» TASK TO CARRY OUT:
The line containing "camera: 150 degrees left, 10 degrees down" marks the end; write out exactly every line from the start of the data up to and including it, without the pictures.
BEGIN STORED DATA
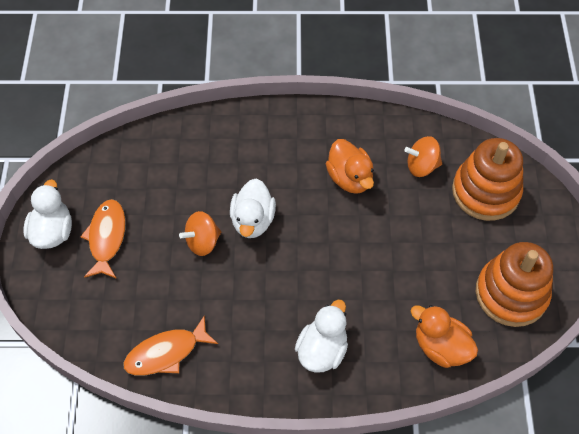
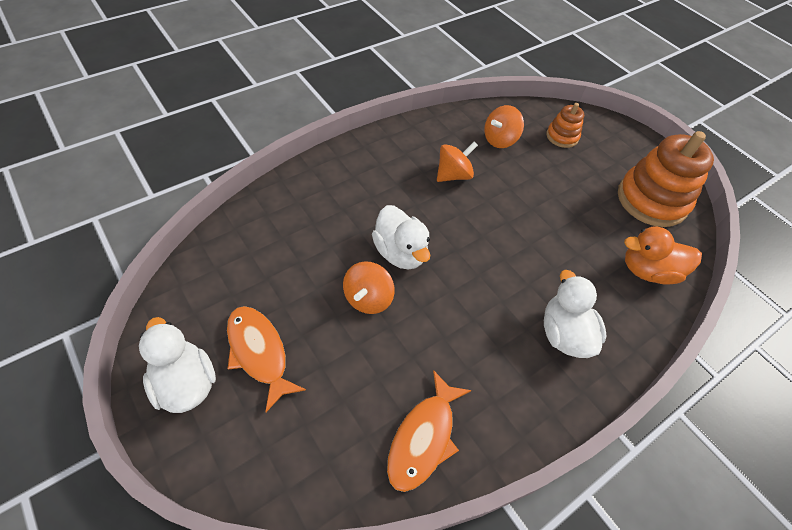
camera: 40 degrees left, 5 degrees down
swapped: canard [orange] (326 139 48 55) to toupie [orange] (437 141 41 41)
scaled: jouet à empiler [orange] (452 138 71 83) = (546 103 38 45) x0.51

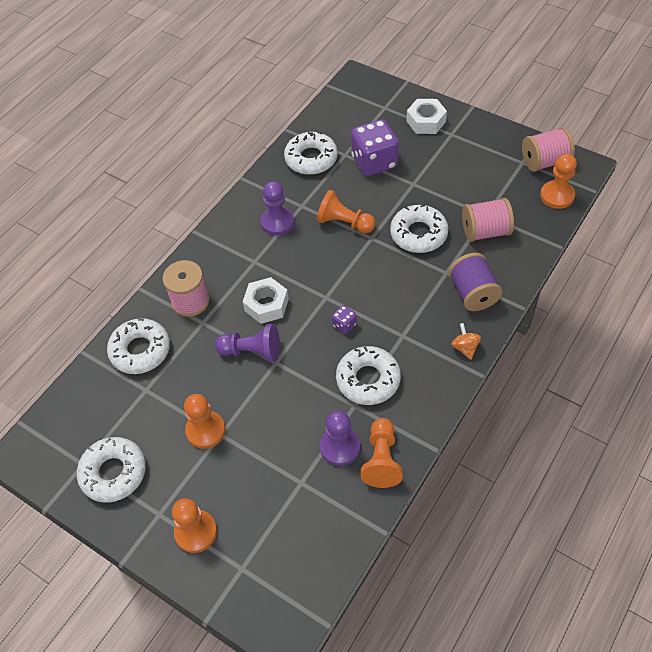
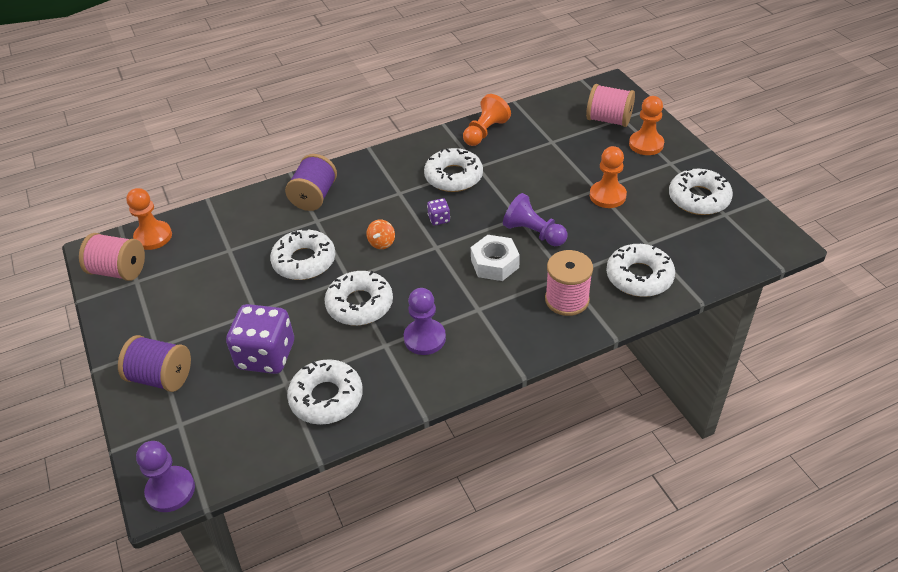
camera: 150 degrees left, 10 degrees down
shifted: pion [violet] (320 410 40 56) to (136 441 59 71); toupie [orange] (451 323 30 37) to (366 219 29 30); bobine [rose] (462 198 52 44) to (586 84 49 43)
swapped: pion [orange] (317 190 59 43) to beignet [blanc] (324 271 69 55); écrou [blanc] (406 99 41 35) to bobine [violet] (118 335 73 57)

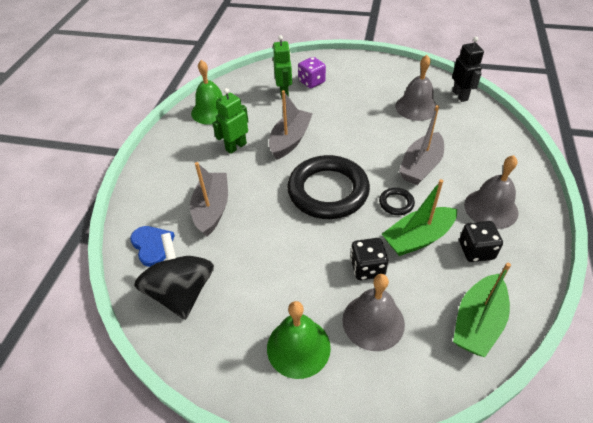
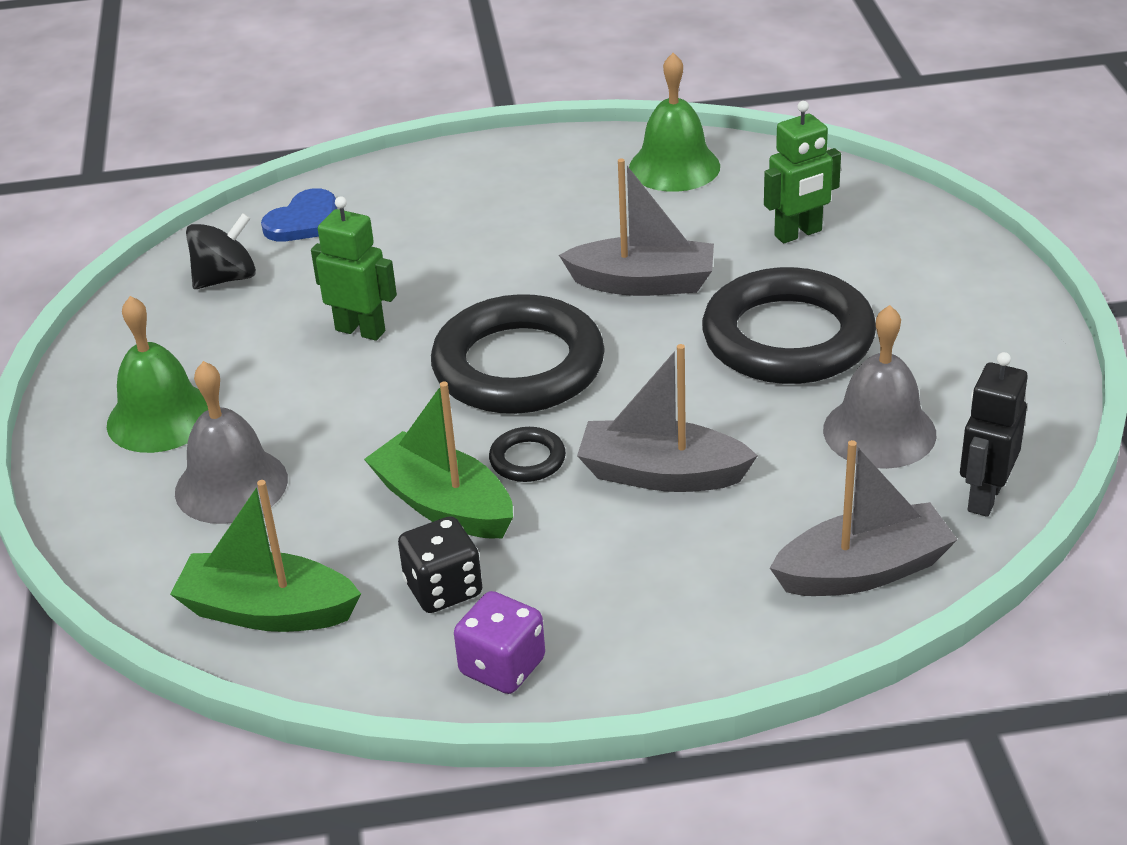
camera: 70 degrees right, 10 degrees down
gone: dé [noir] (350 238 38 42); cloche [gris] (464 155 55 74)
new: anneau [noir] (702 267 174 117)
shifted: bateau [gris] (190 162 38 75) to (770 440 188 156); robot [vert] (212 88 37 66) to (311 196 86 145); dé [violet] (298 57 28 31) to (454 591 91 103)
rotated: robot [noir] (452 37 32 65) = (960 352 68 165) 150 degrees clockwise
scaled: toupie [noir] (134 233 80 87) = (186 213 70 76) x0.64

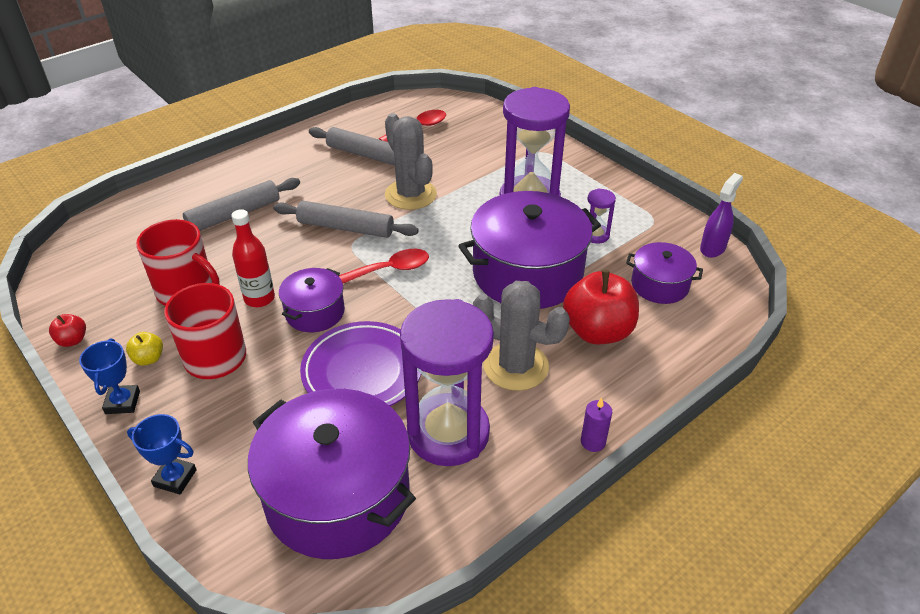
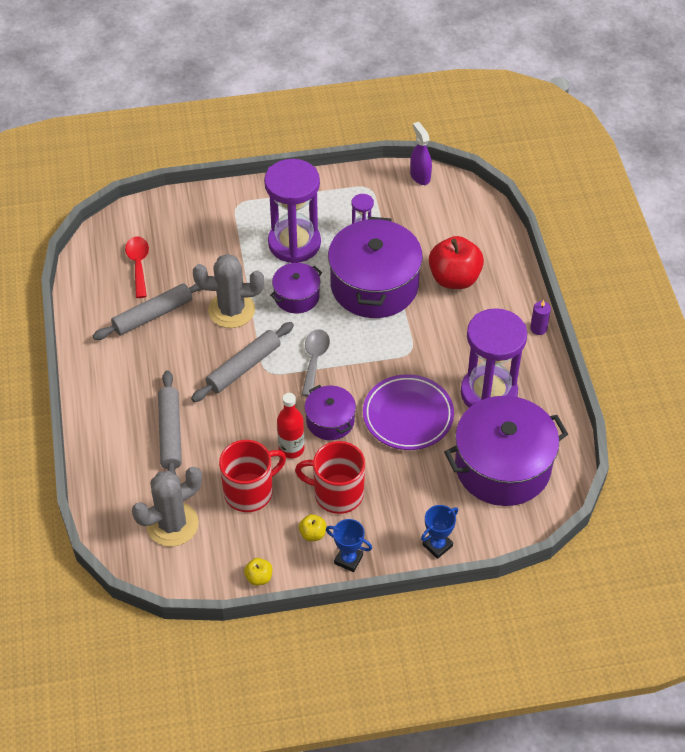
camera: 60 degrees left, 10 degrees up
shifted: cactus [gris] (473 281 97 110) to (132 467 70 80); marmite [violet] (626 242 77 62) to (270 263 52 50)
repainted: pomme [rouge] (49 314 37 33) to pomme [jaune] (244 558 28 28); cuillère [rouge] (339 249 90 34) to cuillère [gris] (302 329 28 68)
END STORED DATA
» REPLY TO THE EXERCISE:
camera: 40 degrees left, 5 degrees down
swapped: canard [orange] (326 139 48 55) to toupie [orange] (437 141 41 41)
scaled: jouet à empiler [orange] (452 138 71 83) = (546 103 38 45) x0.51

camera: 150 degrees left, 10 degrees down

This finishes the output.